[Items listed in a dataset]
==*==
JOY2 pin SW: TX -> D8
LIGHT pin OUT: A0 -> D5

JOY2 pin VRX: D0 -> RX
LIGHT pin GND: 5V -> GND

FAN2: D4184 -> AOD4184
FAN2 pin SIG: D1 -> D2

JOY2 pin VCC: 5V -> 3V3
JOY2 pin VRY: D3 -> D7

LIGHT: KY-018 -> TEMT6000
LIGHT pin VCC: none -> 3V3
==*==
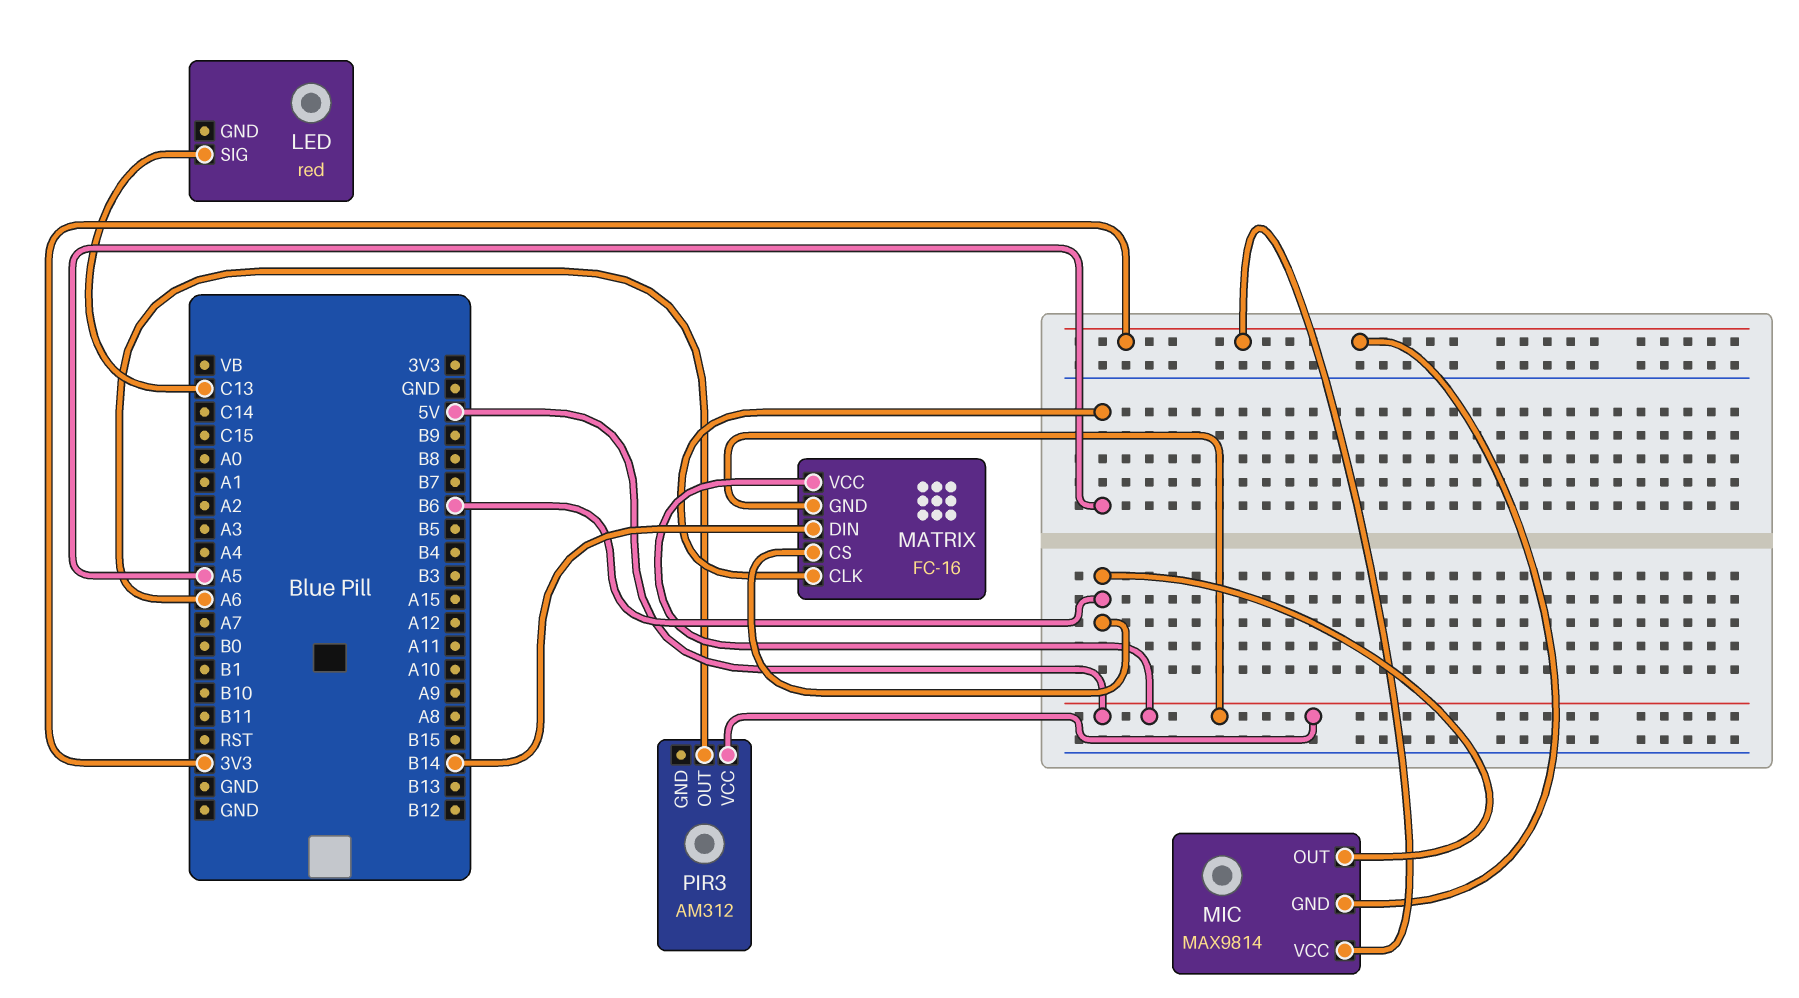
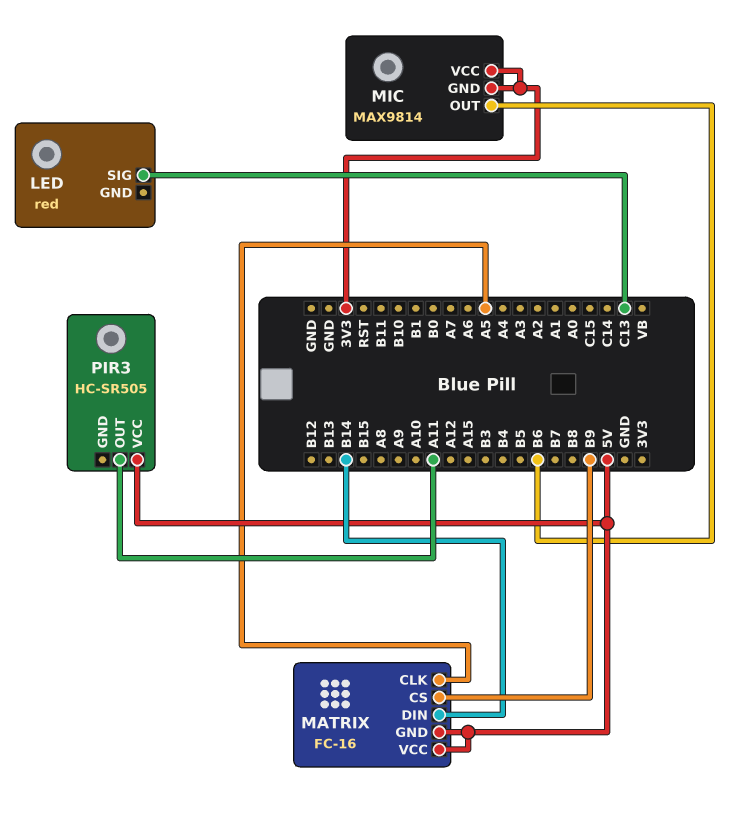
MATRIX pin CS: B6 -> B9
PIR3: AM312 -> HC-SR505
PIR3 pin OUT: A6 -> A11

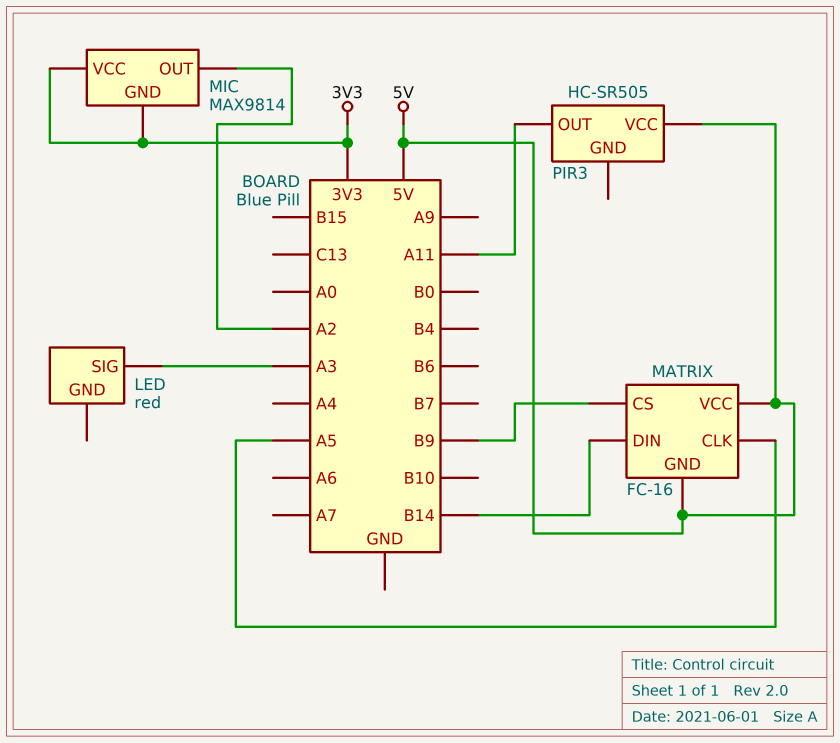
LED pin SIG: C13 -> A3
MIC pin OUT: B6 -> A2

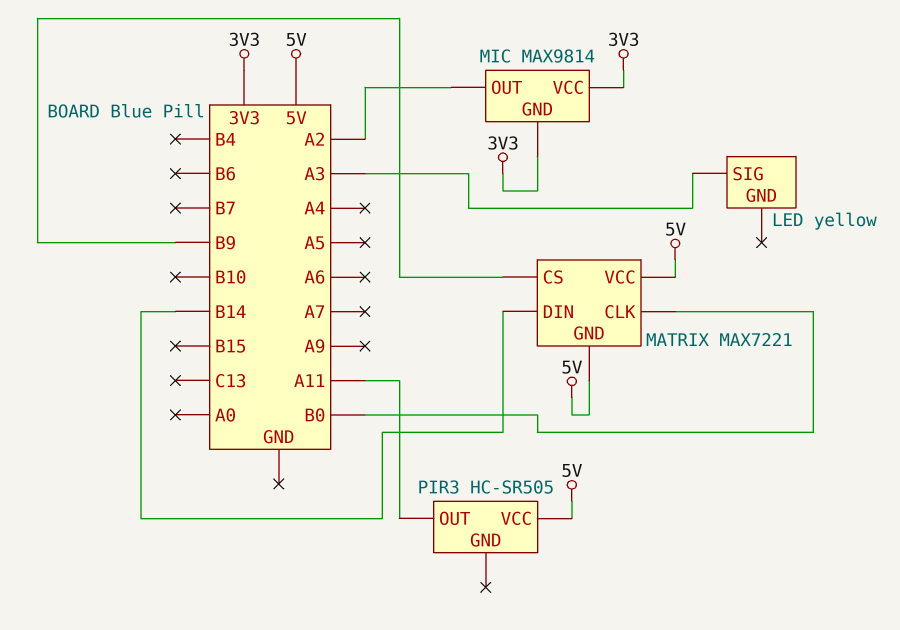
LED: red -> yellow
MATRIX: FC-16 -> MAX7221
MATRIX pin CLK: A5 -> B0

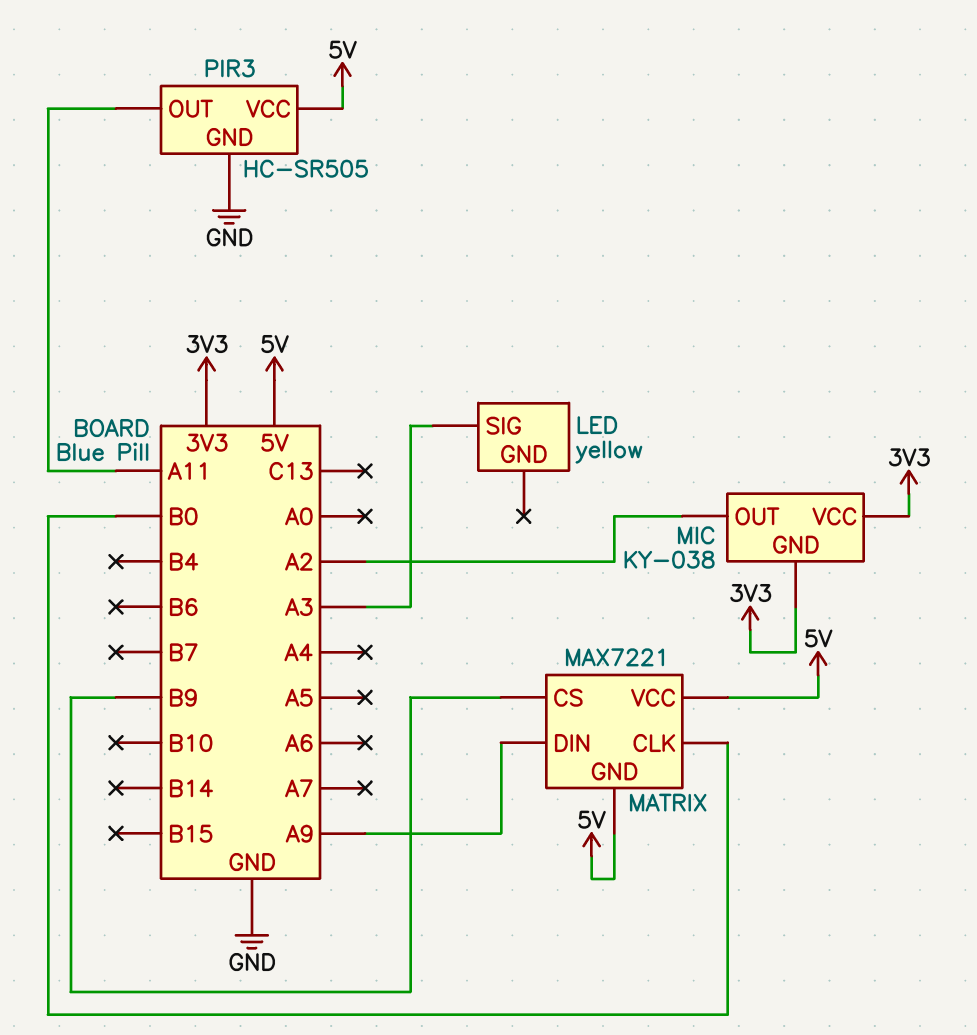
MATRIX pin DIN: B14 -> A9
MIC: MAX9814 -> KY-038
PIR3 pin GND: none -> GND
==*==
Give again the stretch of the entries above that begins at the line with "MATRIX pin CLK: A5 -> B0" and ends at the line with "PIR3 pin GND: none -> GND", word for word, with no pictures.

[Your response]
MATRIX pin CLK: A5 -> B0

MATRIX pin DIN: B14 -> A9
MIC: MAX9814 -> KY-038
PIR3 pin GND: none -> GND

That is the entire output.